## Work to be completed
Answer with the number of lines in the records that contain "glasses" and with nothing else.

## Recorded information
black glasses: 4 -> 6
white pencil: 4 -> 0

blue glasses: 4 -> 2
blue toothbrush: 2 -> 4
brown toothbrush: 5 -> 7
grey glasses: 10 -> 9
...
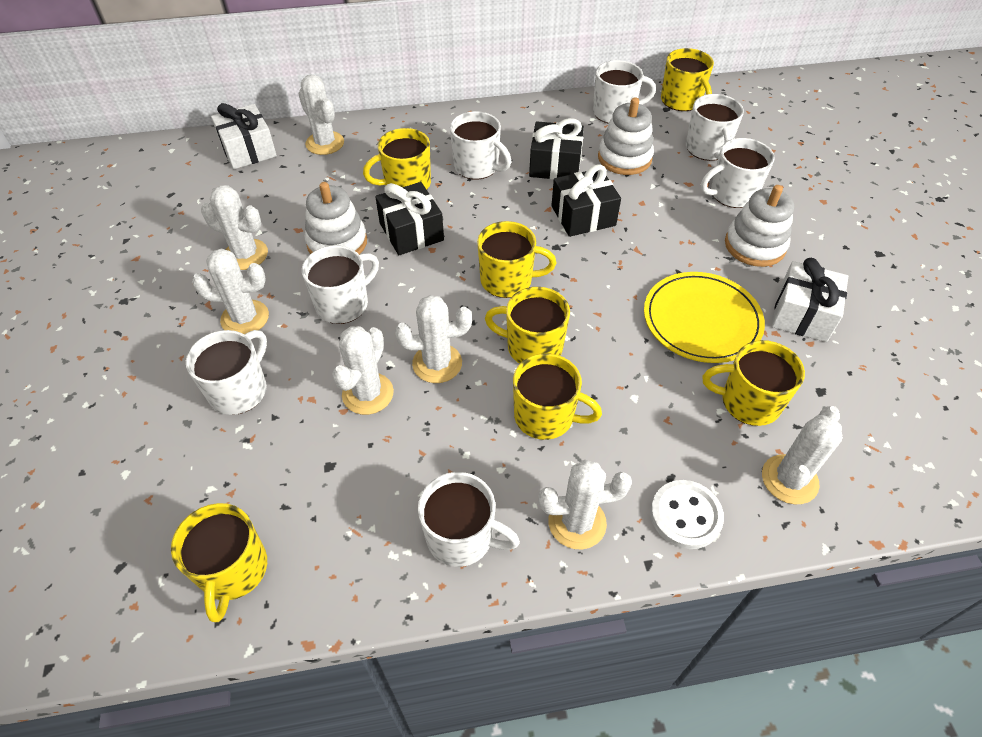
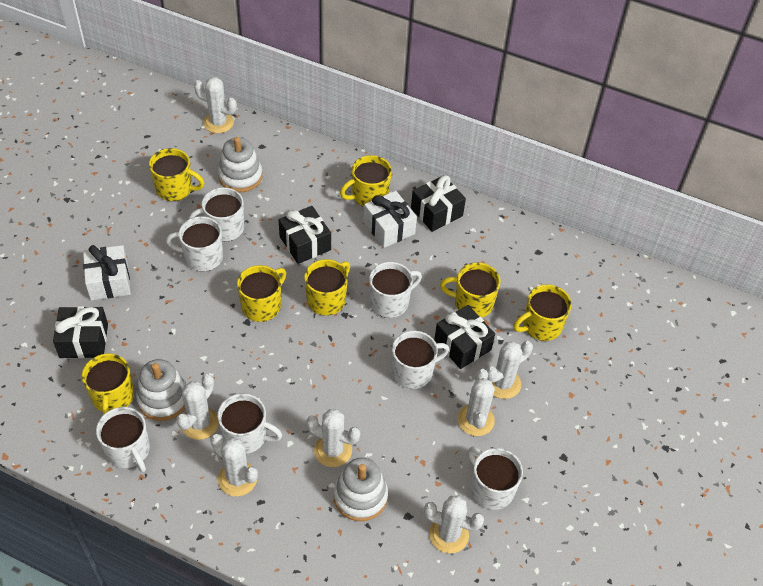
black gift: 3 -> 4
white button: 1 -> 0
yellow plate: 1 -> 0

## Result of the task
3